=== What is expected ===
Could you find each line of the data below that contains the word "tertiary" and copy those lines?

Stored items
------------

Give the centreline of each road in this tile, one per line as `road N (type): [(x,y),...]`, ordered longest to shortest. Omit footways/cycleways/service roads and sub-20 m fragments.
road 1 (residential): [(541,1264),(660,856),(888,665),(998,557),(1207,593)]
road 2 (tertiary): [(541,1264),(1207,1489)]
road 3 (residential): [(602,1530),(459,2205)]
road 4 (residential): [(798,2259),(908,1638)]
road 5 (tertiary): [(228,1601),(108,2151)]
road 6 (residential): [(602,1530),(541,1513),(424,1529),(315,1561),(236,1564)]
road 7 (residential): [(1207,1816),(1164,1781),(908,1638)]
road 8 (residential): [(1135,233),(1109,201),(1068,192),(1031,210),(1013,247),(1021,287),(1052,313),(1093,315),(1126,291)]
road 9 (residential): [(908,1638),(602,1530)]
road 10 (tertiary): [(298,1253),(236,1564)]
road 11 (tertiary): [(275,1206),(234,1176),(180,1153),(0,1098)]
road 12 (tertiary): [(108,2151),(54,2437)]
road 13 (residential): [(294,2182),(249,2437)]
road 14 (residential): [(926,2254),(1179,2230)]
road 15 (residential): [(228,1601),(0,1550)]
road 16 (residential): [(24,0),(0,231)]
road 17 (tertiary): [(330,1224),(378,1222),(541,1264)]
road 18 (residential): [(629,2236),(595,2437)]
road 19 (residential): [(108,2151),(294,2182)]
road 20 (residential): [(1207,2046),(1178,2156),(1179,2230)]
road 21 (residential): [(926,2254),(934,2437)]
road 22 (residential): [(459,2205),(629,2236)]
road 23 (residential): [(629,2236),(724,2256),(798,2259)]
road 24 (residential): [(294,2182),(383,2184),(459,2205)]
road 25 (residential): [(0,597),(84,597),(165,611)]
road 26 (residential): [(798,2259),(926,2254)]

------------

=== Task answer ===
road 2 (tertiary): [(541,1264),(1207,1489)]
road 5 (tertiary): [(228,1601),(108,2151)]
road 10 (tertiary): [(298,1253),(236,1564)]
road 11 (tertiary): [(275,1206),(234,1176),(180,1153),(0,1098)]
road 12 (tertiary): [(108,2151),(54,2437)]
road 17 (tertiary): [(330,1224),(378,1222),(541,1264)]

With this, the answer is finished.